▶ _To do_
The full set of lines below has to be duplicated exactly, with no picture kept.

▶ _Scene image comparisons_
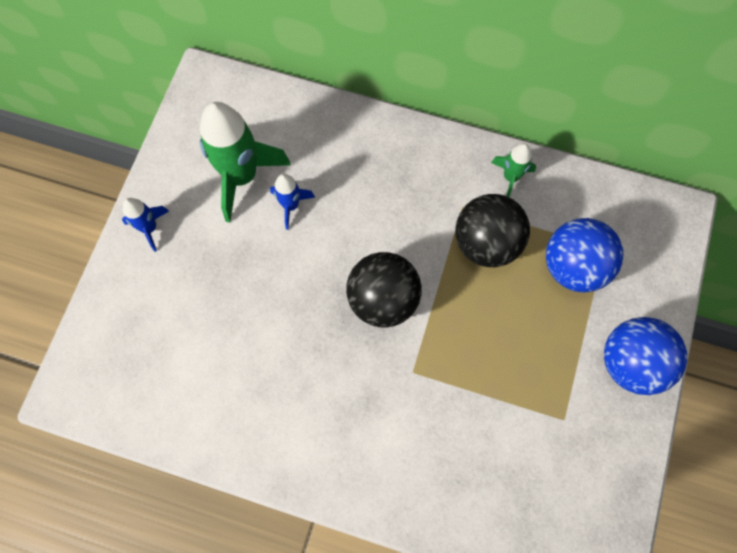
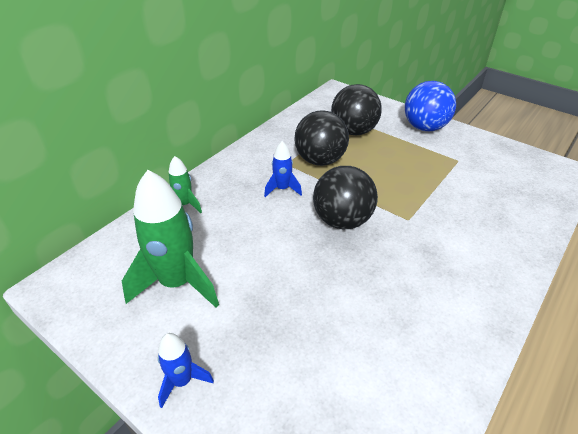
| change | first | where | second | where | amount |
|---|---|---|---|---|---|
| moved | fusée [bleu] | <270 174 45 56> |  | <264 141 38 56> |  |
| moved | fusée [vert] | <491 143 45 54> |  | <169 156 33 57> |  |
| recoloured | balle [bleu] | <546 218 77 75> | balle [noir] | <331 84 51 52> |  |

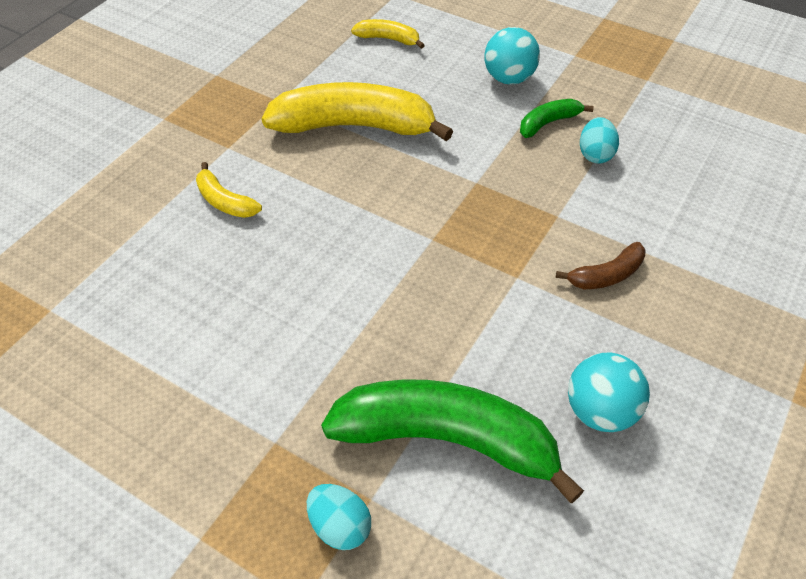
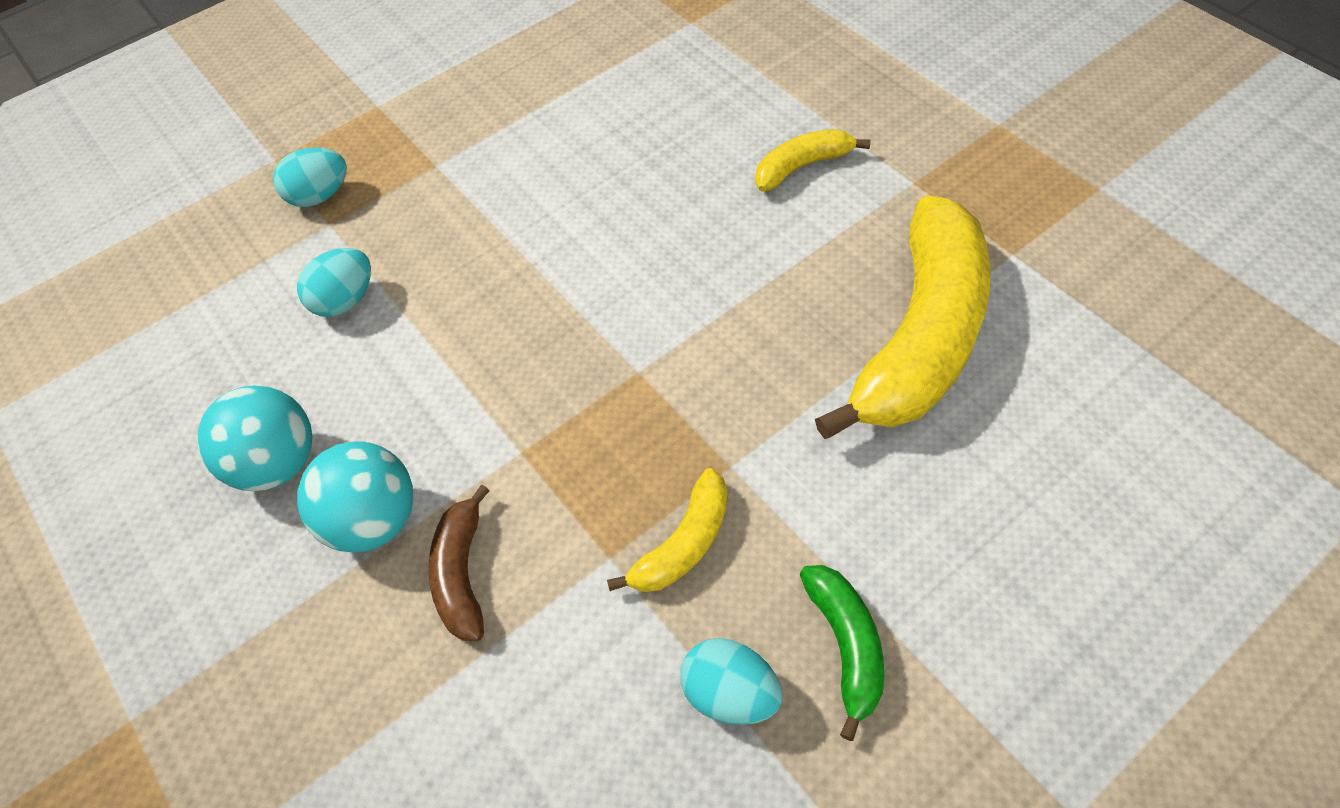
| change | first | where | second | where | amount |
|---|---|---|---|---|---|
| moved | banane [jaune] | <351 19 74 30> |  | <607 468 120 124> |  |
| moved | balle [turquoise] | <484 27 56 58> |  | <297 441 117 112> |  |
| replaced | banane [vert] | <321 379 263 124> | œuf [turquoise] | <297 248 74 69> |  |

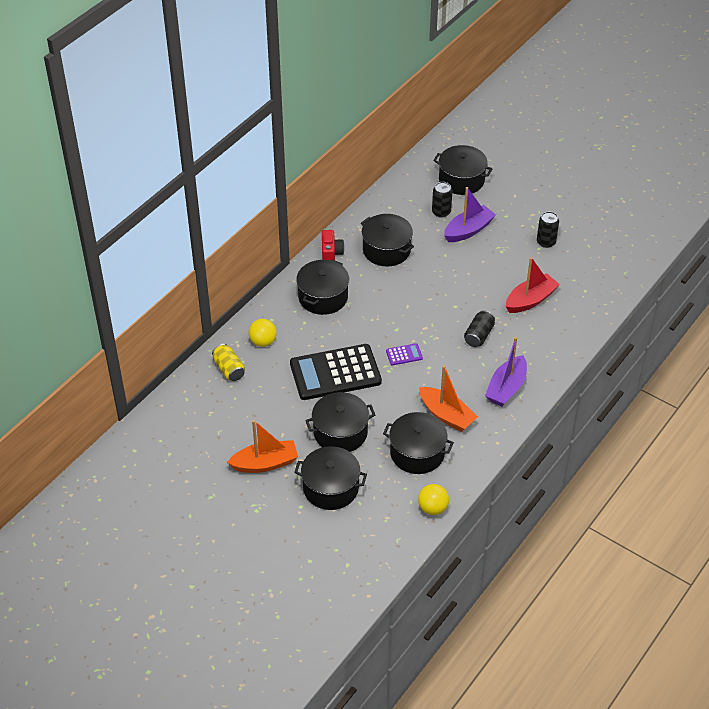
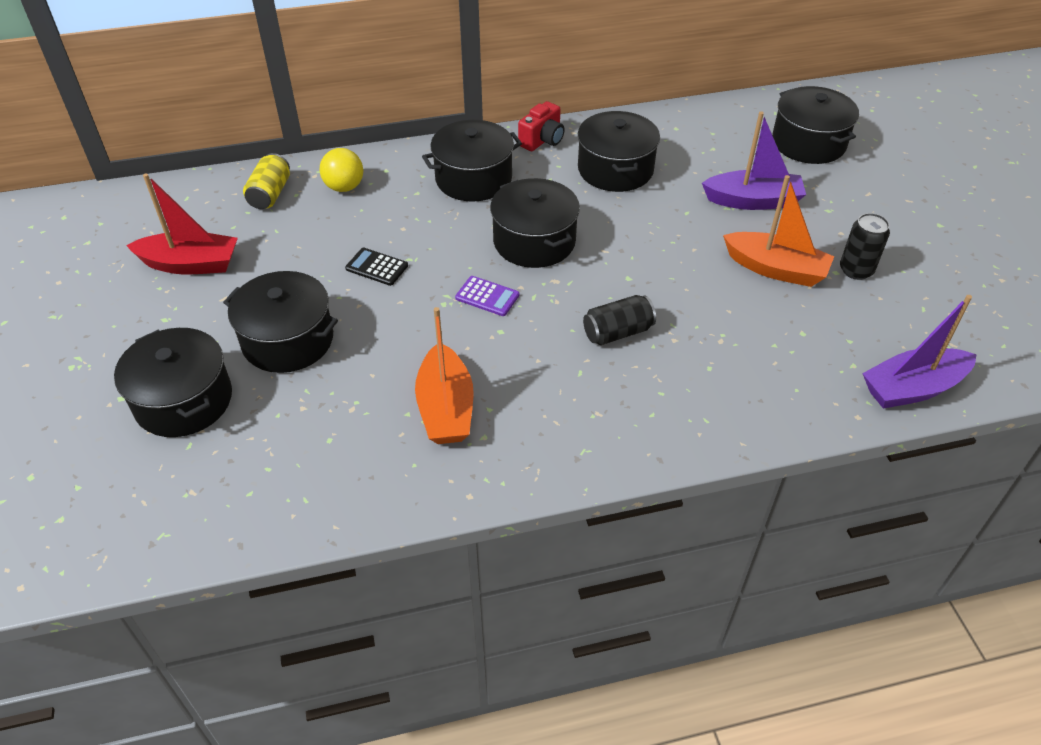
| change | first | where | second | where | amount |
|---|---|---|---|---|---|
| removed | balle [jaune] | <418 484 31 31> |  |  |  |
| removed | canette [noir] | <432 182 21 36> |  |  |  |
| moved | bateau [orange] | <227 420 71 53> |  | <723 175 111 112> |  |
| moved | marmite [noir] | <383 412 71 62> |  | <490 178 90 90> |  |
| moved | bateau [violet] | <485 337 42 69> |  | <862 295 115 114> |  |
| moved | bateau [rouge] | <506 257 54 56> |  | <126 173 112 101> |  |
| resized | calculatrice [noir] | <290 344 92 56> |  | <345 248 63 38> | x0.40 |

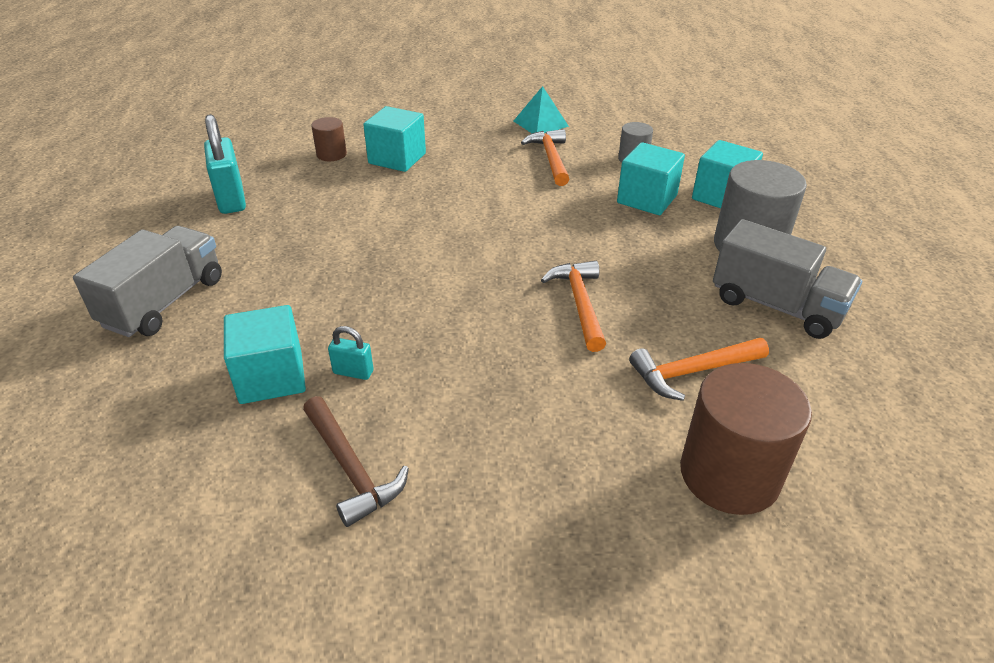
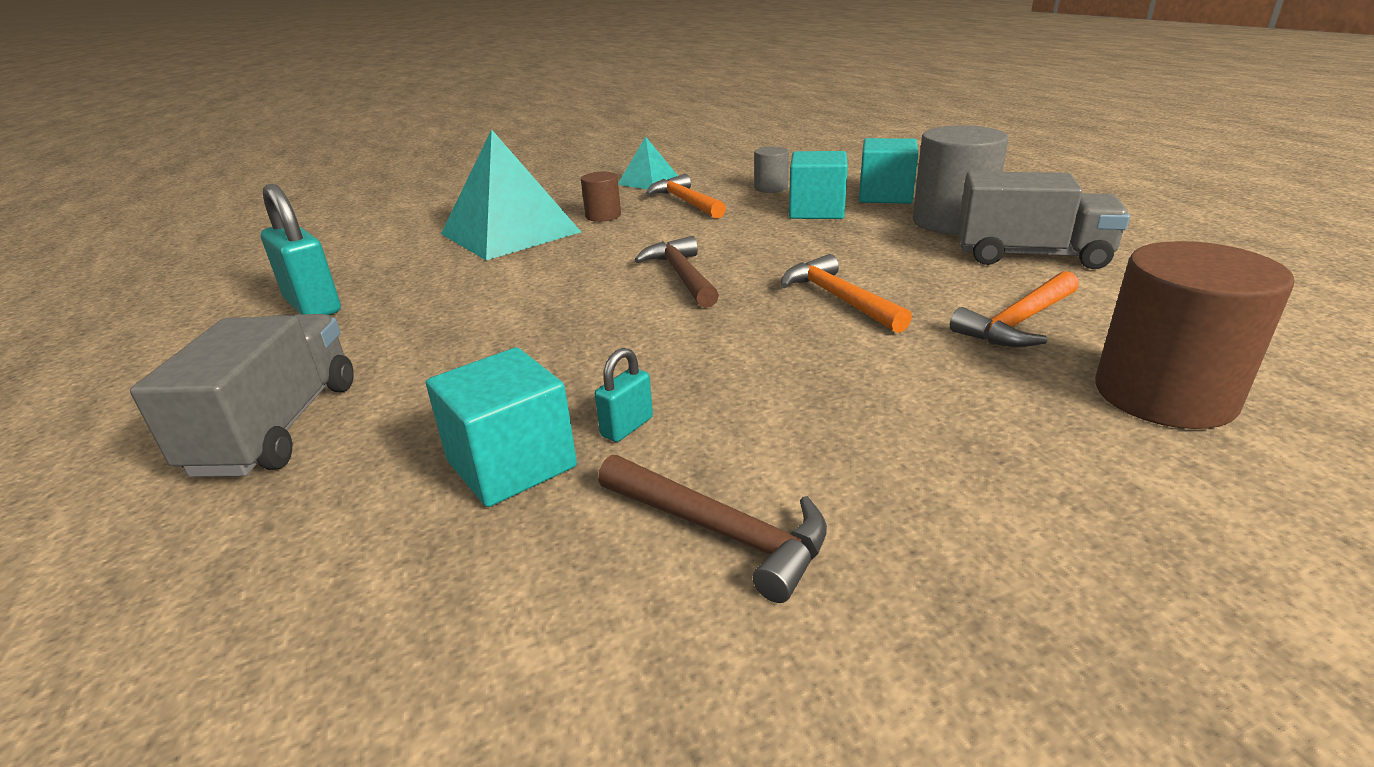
| change | first | where | second | where | amount |
|---|---|---|---|---|---|
| added |  |  | marteau [marron] | <634 236 85 72> |  |
| moved | cylindre [marron] | <311 117 36 44> |  | <581 172 40 50> |  |
| replaced | cube [turquoise] | <363 106 63 66> | pyramide [turquoise] | <441 129 140 131> |  |
| turned | cadenas [turquoise] | <328 326 46 54> |  | <595 348 58 94> | 45 degrees counterclockwise |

▶ _Response_
| change | first | where | second | where | amount |
|---|---|---|---|---|---|
| moved | fusée [bleu] | <270 174 45 56> |  | <264 141 38 56> |  |
| moved | fusée [vert] | <491 143 45 54> |  | <169 156 33 57> |  |
| recoloured | balle [bleu] | <546 218 77 75> | balle [noir] | <331 84 51 52> |  |

| change | first | where | second | where | amount |
|---|---|---|---|---|---|
| moved | banane [jaune] | <351 19 74 30> |  | <607 468 120 124> |  |
| moved | balle [turquoise] | <484 27 56 58> |  | <297 441 117 112> |  |
| replaced | banane [vert] | <321 379 263 124> | œuf [turquoise] | <297 248 74 69> |  |

| change | first | where | second | where | amount |
|---|---|---|---|---|---|
| removed | balle [jaune] | <418 484 31 31> |  |  |  |
| removed | canette [noir] | <432 182 21 36> |  |  |  |
| moved | bateau [orange] | <227 420 71 53> |  | <723 175 111 112> |  |
| moved | marmite [noir] | <383 412 71 62> |  | <490 178 90 90> |  |
| moved | bateau [violet] | <485 337 42 69> |  | <862 295 115 114> |  |
| moved | bateau [rouge] | <506 257 54 56> |  | <126 173 112 101> |  |
| resized | calculatrice [noir] | <290 344 92 56> |  | <345 248 63 38> | x0.40 |

| change | first | where | second | where | amount |
|---|---|---|---|---|---|
| added |  |  | marteau [marron] | <634 236 85 72> |  |
| moved | cylindre [marron] | <311 117 36 44> |  | <581 172 40 50> |  |
| replaced | cube [turquoise] | <363 106 63 66> | pyramide [turquoise] | <441 129 140 131> |  |
| turned | cadenas [turquoise] | <328 326 46 54> |  | <595 348 58 94> | 45 degrees counterclockwise |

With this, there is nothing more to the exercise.